> **Exercise aim**
Produce a verbatim transcript of the entries below, excluding pictures.

--- START ---

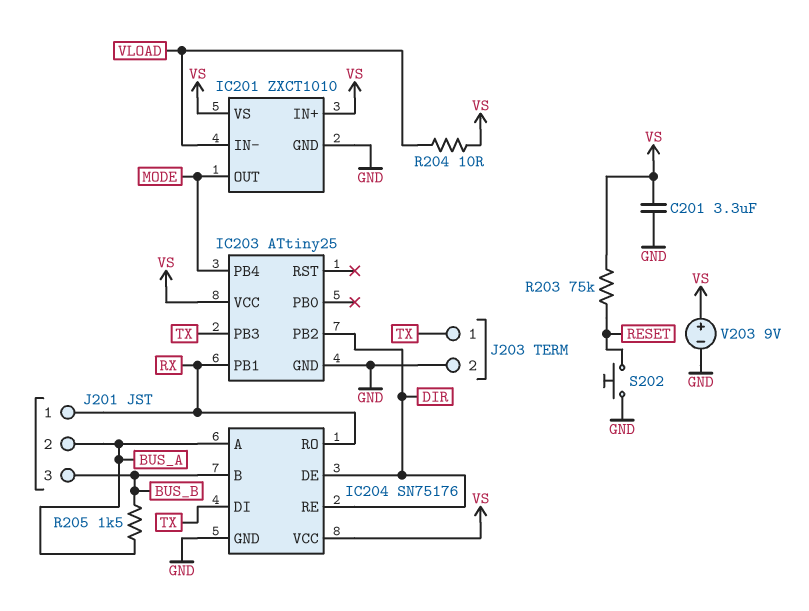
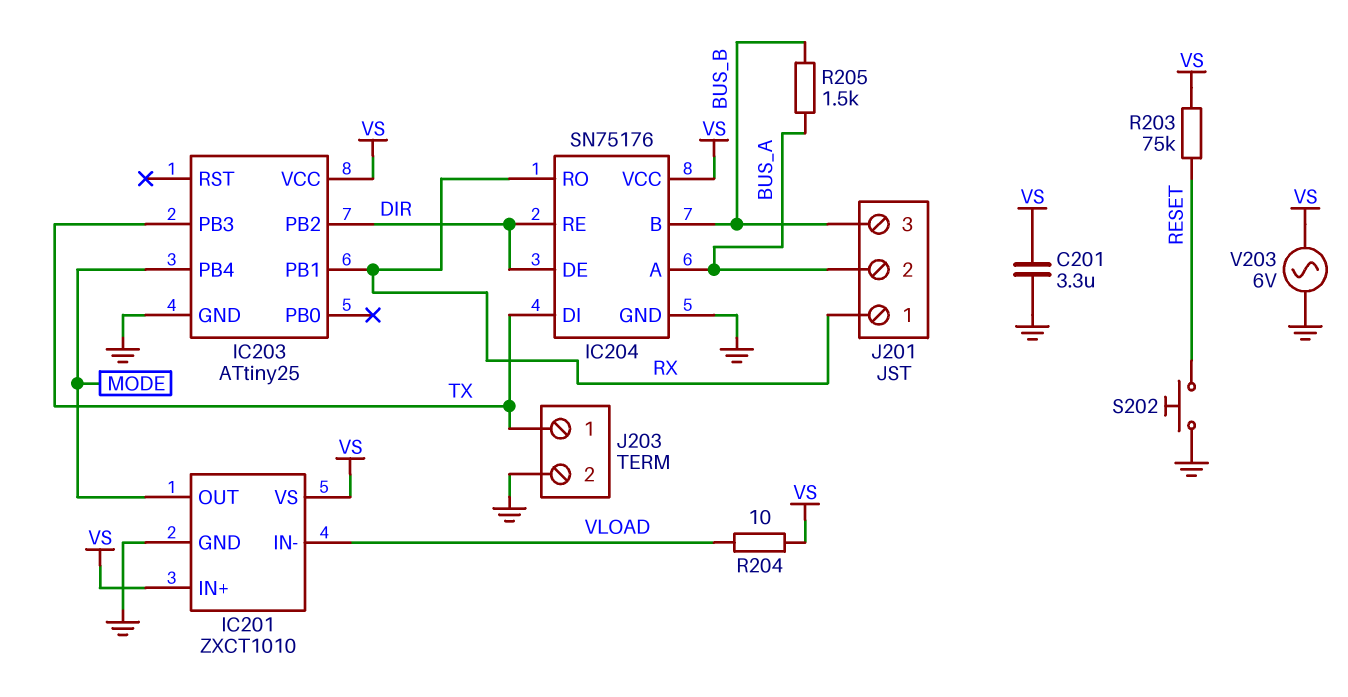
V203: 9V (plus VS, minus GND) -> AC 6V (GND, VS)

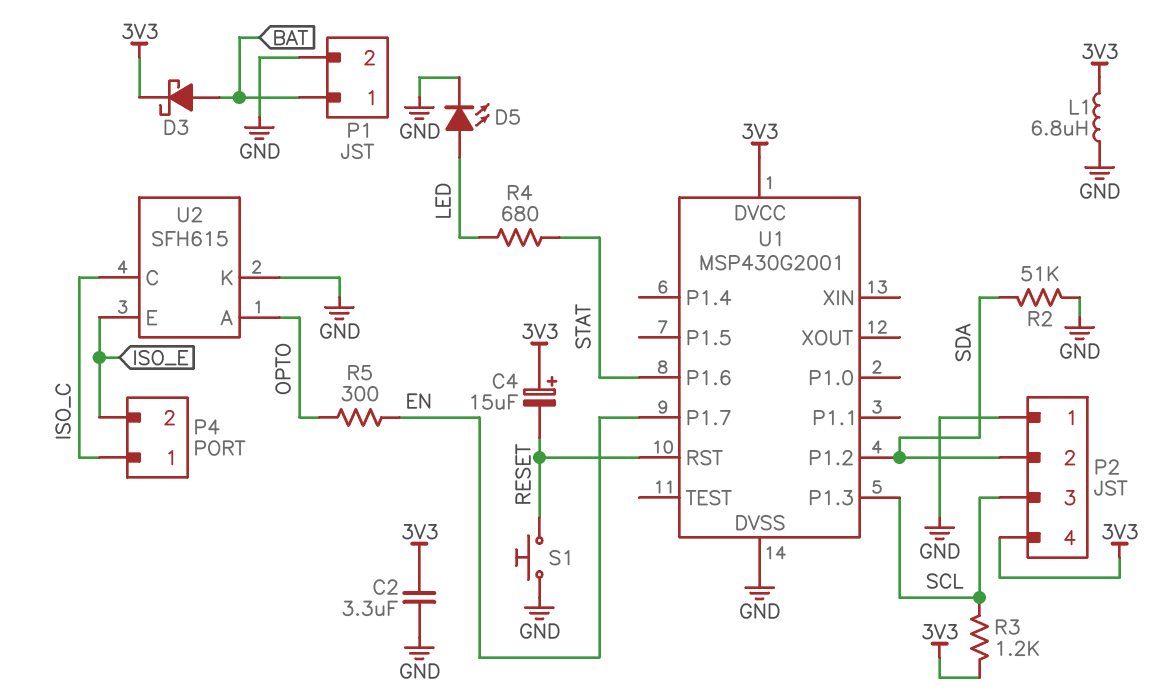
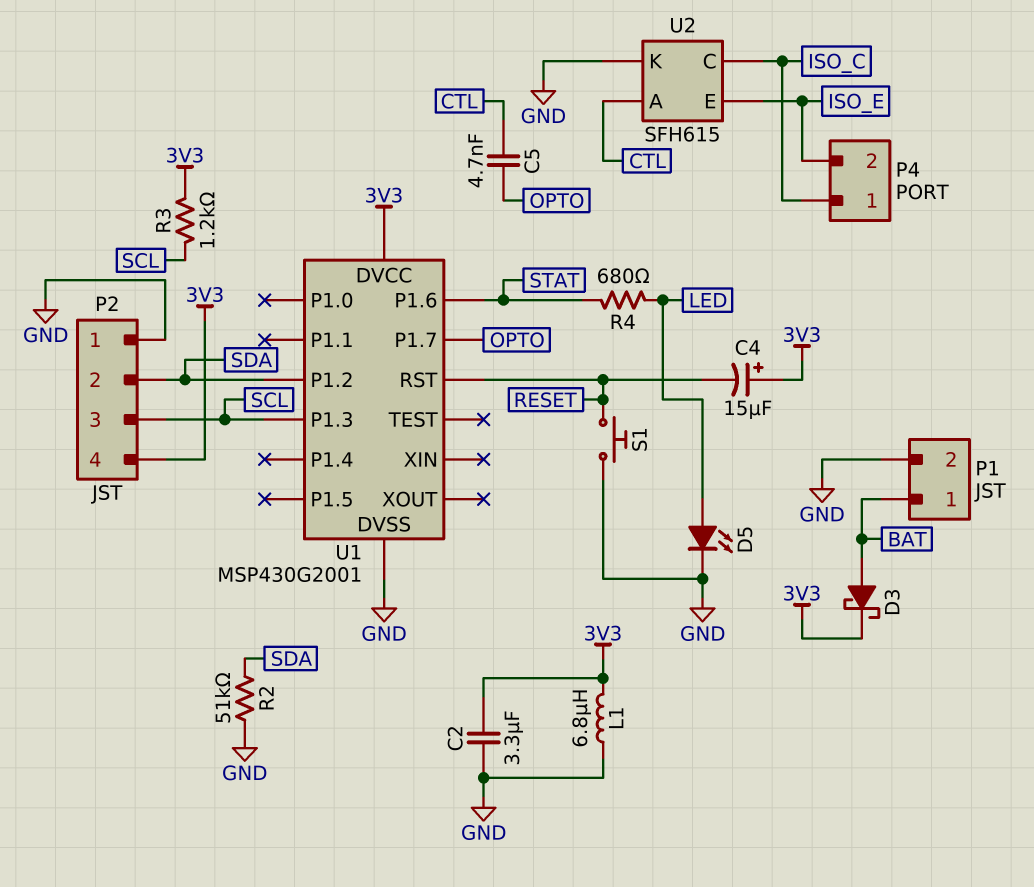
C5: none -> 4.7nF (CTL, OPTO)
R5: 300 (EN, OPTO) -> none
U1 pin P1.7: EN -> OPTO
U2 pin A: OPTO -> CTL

--- END ---

> **Solution to this problem**
V203: 9V (plus VS, minus GND) -> AC 6V (GND, VS)

C5: none -> 4.7nF (CTL, OPTO)
R5: 300 (EN, OPTO) -> none
U1 pin P1.7: EN -> OPTO
U2 pin A: OPTO -> CTL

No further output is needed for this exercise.